Image sets with object changes:
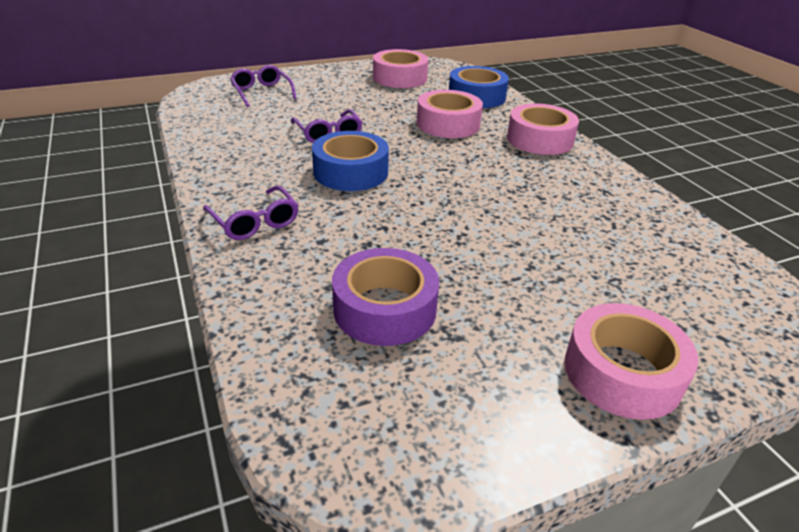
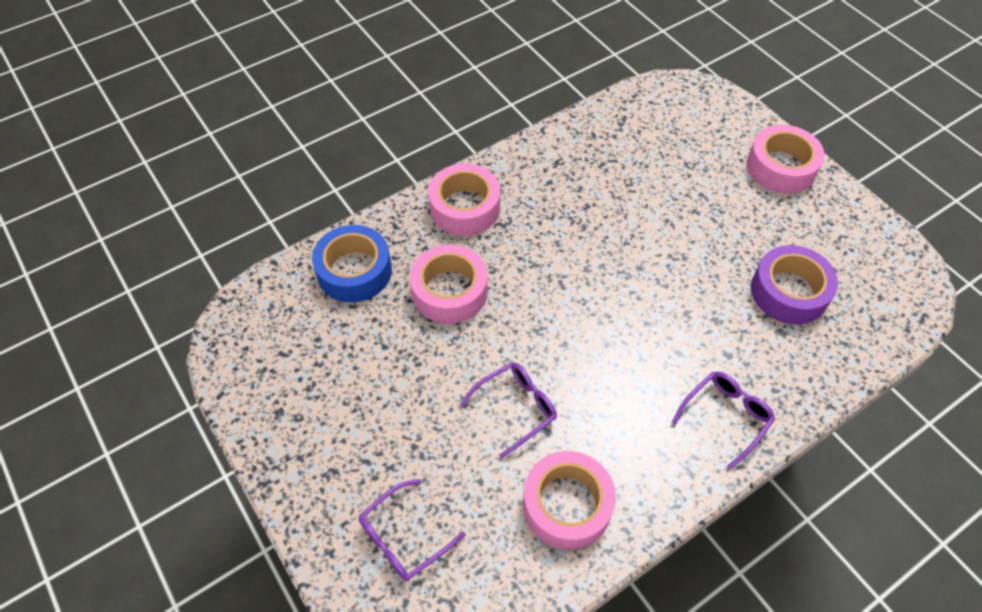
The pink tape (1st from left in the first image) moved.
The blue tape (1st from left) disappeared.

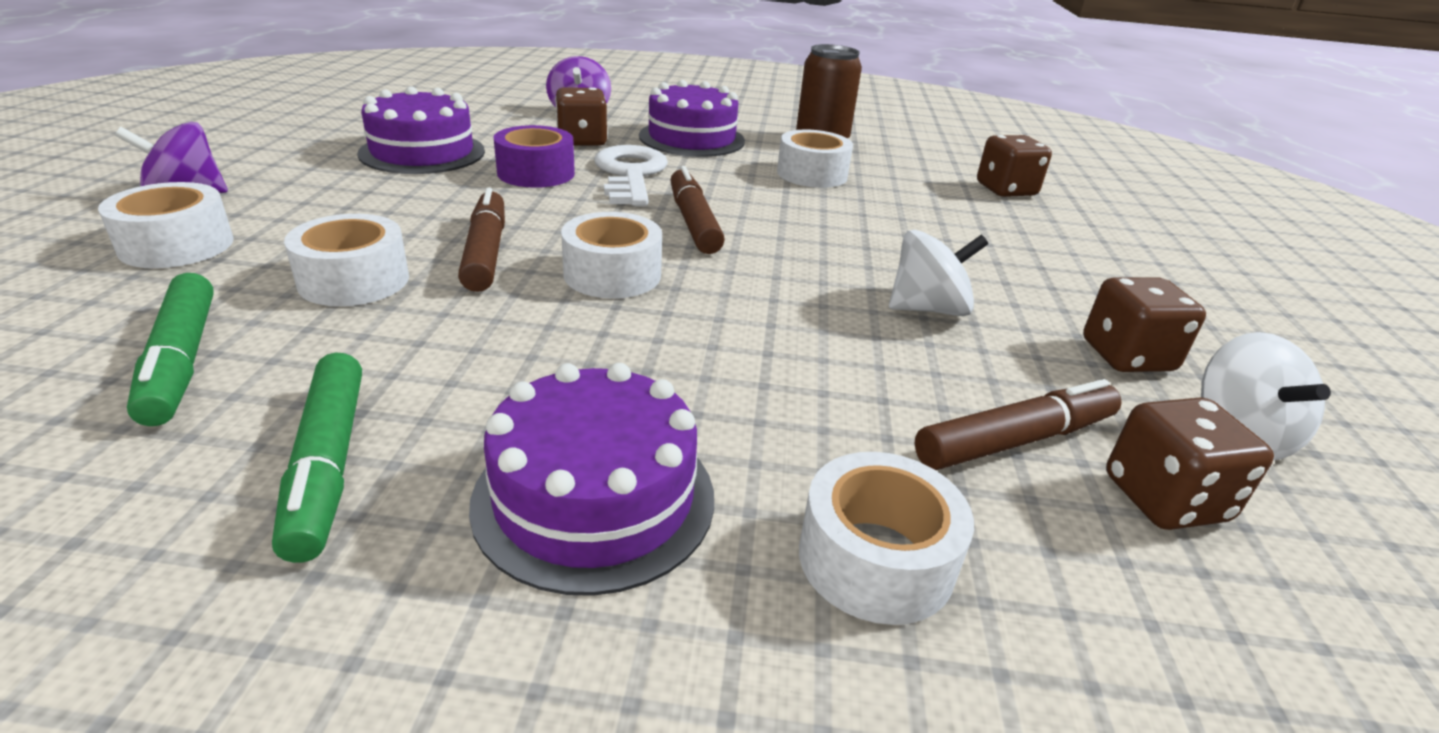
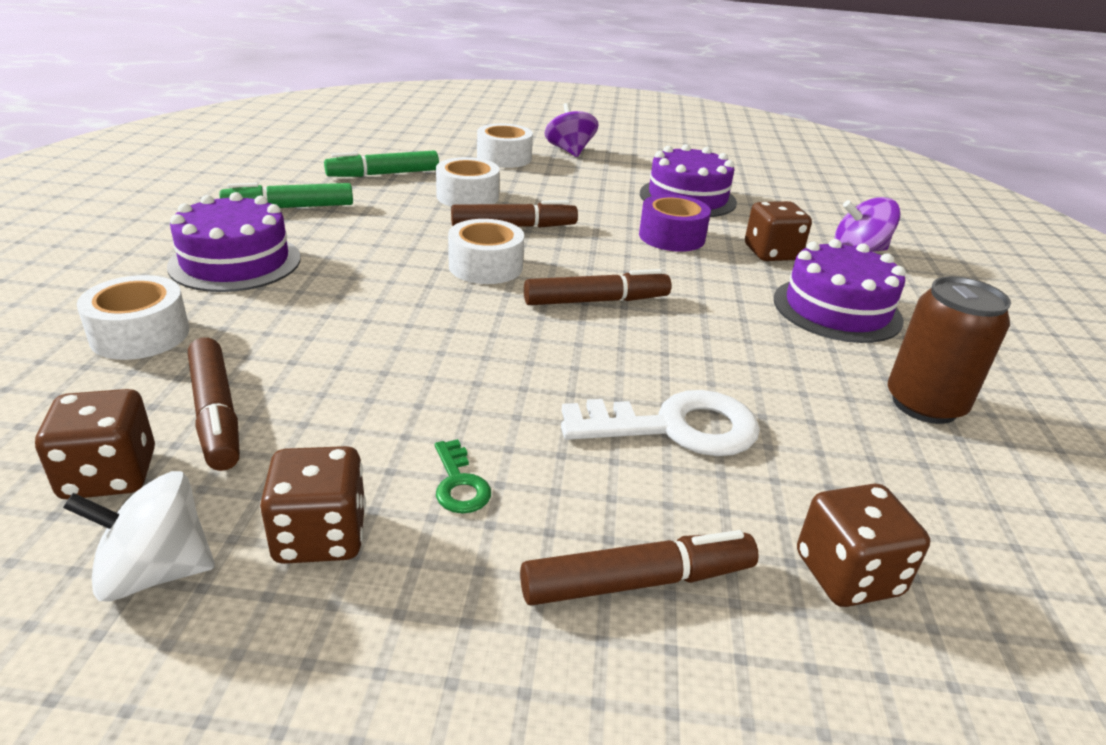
The emerald key appeared.
The russet felt pen (4th from left) appeared.
The white key moved.
The white tape (4th from left) disappeared.
The white whirligig (1st from left) disappeared.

Work to be completed :: Without including any picture, set down every line above exactly as it stands.

Written solution ::
The pink tape (1st from left in the first image) moved.
The blue tape (1st from left) disappeared.

The emerald key appeared.
The russet felt pen (4th from left) appeared.
The white key moved.
The white tape (4th from left) disappeared.
The white whirligig (1st from left) disappeared.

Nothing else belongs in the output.